WORK INSTRUCTION
Without reproducing any image, print the listing below exactly.
*** Opening EXERCISE DATA ***
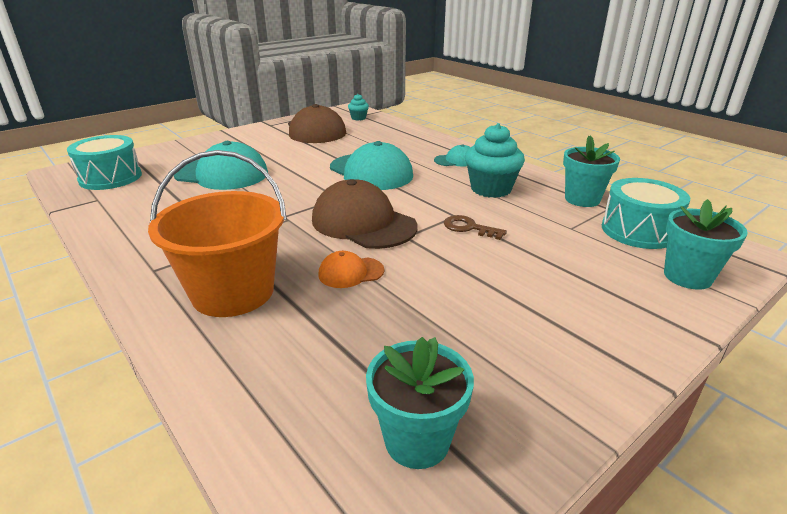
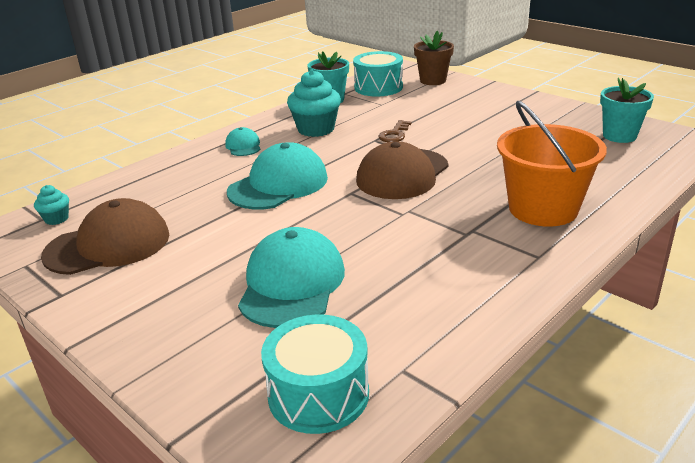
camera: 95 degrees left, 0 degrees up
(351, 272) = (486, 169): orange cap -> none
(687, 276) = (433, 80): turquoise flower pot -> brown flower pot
*** Closing EXERCISE DATA ***
SOLUTION TO THE EXERCISE
camera: 95 degrees left, 0 degrees up
(351, 272) = (486, 169): orange cap -> none
(687, 276) = (433, 80): turquoise flower pot -> brown flower pot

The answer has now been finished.